- _WORK TO COMPLETE_: Give everything from the line that contains "Halo [516, 919]" down to the line that contains "aqueduct (404, 958)" in the records below as a Markdown table, with a Row column for the row number and a Line column for the line. Leave out blank lines.

- _TASK DATA_:

>> BEGIN

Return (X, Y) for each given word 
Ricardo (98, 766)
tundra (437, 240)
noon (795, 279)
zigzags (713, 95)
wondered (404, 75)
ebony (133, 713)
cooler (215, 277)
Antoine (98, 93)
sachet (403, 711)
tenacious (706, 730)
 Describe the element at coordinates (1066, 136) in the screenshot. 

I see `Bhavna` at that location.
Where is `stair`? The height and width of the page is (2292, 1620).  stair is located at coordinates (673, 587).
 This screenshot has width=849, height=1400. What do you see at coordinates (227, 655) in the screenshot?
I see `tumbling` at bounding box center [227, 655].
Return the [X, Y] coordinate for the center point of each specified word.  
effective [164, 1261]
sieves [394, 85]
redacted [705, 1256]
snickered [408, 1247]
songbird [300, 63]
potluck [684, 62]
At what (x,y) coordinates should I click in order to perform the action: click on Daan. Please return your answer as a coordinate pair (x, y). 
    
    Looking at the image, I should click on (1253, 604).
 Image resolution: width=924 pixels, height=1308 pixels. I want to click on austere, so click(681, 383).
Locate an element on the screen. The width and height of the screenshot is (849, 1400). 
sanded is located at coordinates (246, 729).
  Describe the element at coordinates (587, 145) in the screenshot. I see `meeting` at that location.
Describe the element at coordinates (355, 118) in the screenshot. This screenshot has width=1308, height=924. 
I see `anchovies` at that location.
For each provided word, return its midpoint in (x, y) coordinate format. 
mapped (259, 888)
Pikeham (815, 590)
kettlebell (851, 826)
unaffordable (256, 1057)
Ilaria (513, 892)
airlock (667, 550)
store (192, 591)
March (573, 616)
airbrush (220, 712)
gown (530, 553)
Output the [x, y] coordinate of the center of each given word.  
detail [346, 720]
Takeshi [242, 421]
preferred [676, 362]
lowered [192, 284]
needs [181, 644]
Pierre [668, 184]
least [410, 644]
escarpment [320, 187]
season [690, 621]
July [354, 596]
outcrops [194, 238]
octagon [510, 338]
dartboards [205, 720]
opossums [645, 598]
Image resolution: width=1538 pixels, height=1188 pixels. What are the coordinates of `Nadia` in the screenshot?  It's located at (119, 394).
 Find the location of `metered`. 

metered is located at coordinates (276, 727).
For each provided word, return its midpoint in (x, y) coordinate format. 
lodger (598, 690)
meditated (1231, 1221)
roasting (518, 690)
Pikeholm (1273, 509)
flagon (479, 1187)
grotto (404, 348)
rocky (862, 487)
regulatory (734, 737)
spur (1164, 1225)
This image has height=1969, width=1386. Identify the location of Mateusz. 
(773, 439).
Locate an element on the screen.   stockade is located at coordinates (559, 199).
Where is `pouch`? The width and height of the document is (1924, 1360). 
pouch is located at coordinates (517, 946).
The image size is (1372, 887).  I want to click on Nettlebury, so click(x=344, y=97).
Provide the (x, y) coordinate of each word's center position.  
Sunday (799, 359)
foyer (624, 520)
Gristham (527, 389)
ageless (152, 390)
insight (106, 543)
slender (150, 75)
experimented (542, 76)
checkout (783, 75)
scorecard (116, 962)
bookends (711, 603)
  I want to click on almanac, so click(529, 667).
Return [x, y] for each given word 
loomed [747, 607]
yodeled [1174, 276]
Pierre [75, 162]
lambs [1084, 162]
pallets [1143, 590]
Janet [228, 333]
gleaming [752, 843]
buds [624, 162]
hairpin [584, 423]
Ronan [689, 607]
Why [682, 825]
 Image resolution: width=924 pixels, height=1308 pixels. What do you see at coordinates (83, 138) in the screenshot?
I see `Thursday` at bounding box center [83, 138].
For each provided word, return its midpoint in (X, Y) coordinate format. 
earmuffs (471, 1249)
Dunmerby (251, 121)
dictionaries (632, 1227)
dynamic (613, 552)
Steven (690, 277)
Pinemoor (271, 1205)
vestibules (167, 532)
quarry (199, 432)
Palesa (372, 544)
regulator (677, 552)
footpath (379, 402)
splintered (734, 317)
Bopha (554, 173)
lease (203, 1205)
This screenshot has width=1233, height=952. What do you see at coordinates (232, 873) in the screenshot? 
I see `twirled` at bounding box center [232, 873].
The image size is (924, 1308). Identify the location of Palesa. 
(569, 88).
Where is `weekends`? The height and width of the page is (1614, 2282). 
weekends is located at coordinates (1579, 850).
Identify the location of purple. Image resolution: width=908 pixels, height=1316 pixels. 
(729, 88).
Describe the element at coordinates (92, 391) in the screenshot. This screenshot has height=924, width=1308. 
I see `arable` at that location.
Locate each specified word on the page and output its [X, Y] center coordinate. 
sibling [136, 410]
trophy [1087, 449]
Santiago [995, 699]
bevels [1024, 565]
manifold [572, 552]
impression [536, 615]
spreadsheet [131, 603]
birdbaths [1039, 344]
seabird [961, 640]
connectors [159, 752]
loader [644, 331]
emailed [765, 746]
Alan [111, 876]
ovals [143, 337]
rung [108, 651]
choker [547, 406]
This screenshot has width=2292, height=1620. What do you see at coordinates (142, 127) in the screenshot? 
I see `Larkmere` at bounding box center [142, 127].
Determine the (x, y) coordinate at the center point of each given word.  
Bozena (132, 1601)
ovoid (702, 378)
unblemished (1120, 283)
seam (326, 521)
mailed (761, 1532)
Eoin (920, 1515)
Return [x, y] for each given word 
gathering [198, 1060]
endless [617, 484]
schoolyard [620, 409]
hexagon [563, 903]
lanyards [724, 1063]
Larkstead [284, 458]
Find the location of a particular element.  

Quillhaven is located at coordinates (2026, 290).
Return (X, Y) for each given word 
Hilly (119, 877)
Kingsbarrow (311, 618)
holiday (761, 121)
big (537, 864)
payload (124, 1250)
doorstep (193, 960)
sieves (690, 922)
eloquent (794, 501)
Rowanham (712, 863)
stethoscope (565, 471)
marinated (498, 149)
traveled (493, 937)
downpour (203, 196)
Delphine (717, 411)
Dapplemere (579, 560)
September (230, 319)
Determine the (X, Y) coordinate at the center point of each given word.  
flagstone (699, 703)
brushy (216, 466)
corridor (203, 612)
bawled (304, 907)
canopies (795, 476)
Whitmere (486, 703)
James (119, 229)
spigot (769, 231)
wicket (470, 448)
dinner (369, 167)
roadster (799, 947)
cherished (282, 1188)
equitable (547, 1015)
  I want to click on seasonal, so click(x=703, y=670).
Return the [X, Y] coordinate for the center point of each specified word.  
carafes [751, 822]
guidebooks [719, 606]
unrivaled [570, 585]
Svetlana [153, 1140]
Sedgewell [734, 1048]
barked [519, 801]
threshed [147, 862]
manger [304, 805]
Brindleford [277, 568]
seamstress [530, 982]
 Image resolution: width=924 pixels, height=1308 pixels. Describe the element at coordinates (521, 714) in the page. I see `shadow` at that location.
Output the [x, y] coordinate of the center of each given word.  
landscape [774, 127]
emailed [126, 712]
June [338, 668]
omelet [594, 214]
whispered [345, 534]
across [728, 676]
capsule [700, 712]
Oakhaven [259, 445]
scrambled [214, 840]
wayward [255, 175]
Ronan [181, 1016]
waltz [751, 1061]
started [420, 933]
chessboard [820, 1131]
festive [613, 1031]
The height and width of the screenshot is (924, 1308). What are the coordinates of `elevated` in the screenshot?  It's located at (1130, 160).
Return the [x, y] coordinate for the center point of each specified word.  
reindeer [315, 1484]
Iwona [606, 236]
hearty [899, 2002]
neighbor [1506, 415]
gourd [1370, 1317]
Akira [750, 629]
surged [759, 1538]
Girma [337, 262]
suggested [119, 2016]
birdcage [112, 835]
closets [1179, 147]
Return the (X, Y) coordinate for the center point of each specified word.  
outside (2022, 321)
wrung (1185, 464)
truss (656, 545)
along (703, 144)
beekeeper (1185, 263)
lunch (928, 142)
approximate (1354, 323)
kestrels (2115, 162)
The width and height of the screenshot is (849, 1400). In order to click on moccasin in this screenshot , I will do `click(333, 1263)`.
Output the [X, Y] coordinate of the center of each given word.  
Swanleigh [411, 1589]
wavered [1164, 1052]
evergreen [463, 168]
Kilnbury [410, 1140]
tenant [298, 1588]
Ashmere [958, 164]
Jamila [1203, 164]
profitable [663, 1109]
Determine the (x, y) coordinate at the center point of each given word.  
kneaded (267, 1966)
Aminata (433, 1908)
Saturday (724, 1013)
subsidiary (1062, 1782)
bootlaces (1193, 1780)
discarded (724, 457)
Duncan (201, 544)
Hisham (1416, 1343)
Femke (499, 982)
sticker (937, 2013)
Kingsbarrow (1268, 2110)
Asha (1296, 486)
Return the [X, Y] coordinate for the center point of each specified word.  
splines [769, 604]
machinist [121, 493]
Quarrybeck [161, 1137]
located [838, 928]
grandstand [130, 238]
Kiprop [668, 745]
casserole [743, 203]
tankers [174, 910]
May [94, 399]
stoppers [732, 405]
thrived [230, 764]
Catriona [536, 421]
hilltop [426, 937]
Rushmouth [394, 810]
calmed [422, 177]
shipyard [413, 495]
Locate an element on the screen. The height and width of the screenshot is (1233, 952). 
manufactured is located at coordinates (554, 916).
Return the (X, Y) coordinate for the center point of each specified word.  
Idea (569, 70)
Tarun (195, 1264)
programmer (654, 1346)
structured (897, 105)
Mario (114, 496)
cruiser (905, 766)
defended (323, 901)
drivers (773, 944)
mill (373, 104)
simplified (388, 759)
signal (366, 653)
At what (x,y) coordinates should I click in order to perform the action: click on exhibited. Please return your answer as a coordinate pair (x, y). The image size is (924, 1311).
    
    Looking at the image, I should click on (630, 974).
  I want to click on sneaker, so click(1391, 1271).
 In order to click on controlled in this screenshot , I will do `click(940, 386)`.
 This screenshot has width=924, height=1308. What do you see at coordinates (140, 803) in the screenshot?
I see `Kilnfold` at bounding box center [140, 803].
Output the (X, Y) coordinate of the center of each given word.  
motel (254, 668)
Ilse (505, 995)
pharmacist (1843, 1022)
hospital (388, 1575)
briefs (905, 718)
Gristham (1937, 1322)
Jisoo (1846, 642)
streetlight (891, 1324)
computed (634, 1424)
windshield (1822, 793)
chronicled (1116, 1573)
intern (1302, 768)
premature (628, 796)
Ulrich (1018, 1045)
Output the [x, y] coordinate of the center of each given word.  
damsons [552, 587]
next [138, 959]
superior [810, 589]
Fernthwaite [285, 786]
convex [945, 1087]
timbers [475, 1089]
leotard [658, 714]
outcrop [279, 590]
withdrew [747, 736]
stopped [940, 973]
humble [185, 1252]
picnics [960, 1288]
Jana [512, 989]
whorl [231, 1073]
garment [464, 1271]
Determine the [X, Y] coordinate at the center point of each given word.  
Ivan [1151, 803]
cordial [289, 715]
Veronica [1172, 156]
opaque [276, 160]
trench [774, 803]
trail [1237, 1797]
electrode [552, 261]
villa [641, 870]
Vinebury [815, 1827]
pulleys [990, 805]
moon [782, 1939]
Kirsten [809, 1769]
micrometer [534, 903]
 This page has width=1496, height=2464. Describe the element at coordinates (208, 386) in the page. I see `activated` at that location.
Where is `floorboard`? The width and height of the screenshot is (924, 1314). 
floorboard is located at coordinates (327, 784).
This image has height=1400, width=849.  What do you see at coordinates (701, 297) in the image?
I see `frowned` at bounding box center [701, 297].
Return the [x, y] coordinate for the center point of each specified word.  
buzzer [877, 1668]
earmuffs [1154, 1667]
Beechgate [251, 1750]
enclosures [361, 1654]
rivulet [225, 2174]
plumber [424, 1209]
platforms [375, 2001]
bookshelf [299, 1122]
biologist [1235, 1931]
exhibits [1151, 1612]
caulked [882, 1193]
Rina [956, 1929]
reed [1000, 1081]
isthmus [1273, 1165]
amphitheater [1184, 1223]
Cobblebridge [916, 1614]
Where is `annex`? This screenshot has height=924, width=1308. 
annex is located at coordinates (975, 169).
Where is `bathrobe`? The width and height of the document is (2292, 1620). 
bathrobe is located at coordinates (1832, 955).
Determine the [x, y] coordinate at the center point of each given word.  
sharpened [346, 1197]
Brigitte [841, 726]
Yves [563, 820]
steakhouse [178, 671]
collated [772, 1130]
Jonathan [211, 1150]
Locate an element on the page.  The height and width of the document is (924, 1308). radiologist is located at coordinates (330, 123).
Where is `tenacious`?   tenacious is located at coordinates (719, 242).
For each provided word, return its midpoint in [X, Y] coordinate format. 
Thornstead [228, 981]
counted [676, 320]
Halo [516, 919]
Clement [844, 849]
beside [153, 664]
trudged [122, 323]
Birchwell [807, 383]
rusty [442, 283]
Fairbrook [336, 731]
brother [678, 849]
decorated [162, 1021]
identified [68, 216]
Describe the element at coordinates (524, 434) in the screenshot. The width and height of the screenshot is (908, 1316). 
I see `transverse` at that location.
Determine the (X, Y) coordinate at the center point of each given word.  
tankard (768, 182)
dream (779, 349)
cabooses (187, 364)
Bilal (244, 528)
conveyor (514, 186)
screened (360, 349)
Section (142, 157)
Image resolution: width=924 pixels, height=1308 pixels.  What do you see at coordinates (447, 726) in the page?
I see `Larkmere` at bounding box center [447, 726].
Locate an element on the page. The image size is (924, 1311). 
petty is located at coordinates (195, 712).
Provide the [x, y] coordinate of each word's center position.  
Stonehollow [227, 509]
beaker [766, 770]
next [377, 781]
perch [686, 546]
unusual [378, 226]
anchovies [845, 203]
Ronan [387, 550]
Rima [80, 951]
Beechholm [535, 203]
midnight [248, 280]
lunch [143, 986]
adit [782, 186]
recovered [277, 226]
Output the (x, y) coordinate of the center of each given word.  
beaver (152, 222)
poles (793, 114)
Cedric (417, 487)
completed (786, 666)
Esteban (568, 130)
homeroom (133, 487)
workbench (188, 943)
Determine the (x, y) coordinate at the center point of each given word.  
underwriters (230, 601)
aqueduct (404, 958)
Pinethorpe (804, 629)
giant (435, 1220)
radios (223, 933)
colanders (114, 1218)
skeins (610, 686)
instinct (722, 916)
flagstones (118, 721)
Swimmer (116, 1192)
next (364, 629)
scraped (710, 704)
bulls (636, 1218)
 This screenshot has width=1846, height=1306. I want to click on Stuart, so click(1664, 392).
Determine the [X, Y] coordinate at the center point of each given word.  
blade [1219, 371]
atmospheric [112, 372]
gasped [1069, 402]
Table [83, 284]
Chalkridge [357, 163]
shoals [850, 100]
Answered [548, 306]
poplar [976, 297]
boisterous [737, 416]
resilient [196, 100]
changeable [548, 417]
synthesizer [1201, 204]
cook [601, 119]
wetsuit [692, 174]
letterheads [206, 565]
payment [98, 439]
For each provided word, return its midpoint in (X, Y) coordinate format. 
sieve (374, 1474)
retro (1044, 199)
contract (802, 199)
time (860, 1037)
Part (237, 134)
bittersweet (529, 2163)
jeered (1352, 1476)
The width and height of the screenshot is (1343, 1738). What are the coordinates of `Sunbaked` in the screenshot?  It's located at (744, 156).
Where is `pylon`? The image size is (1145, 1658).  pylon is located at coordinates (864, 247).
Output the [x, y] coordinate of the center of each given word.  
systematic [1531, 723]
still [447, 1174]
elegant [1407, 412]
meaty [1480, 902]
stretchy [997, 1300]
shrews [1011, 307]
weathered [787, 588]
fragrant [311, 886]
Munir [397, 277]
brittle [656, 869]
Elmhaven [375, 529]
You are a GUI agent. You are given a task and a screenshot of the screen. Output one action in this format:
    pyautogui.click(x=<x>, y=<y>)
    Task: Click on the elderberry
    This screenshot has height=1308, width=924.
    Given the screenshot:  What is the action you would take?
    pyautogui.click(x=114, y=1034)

>> END

- _WORKED SOLUTION_:
| Row | Line |
|---|---|
| 1 | Halo [516, 919] |
| 2 | Clement [844, 849] |
| 3 | beside [153, 664] |
| 4 | trudged [122, 323] |
| 5 | Birchwell [807, 383] |
| 6 | rusty [442, 283] |
| 7 | Fairbrook [336, 731] |
| 8 | brother [678, 849] |
| 9 | decorated [162, 1021] |
| 10 | identified [68, 216] |
| 11 | Describe the element at coordinates (524, 434) in the screenshot. The width and height of the screenshot is (908, 1316).  |
| 12 | I see `transverse` at that location. |
| 13 | Determine the (X, Y) coordinate at the center point of each given word.   |
| 14 | tankard (768, 182) |
| 15 | dream (779, 349) |
| 16 | cabooses (187, 364) |
| 17 | Bilal (244, 528) |
| 18 | conveyor (514, 186) |
| 19 | screened (360, 349) |
| 20 | Section (142, 157) |
| 21 | Image resolution: width=924 pixels, height=1308 pixels.  What do you see at coordinates (447, 726) in the page? |
| 22 | I see `Larkmere` at bounding box center [447, 726]. |
| 23 | Locate an element on the page. The image size is (924, 1311).  |
| 24 | petty is located at coordinates (195, 712). |
| 25 | Provide the [x, y] coordinate of each word's center position.   |
| 26 | Stonehollow [227, 509] |
| 27 | beaker [766, 770] |
| 28 | next [377, 781] |
| 29 | perch [686, 546] |
| 30 | unusual [378, 226] |
| 31 | anchovies [845, 203] |
| 32 | Ronan [387, 550] |
| 33 | Rima [80, 951] |
| 34 | Beechholm [535, 203] |
| 35 | midnight [248, 280] |
| 36 | lunch [143, 986] |
| 37 | adit [782, 186] |
| 38 | recovered [277, 226] |
| 39 | Output the (x, y) coordinate of the center of each given word.   |
| 40 | beaver (152, 222) |
| 41 | poles (793, 114) |
| 42 | Cedric (417, 487) |
| 43 | completed (786, 666) |
| 44 | Esteban (568, 130) |
| 45 | homeroom (133, 487) |
| 46 | workbench (188, 943) |
| 47 | Determine the (x, y) coordinate at the center point of each given word.   |
| 48 | underwriters (230, 601) |
| 49 | aqueduct (404, 958) |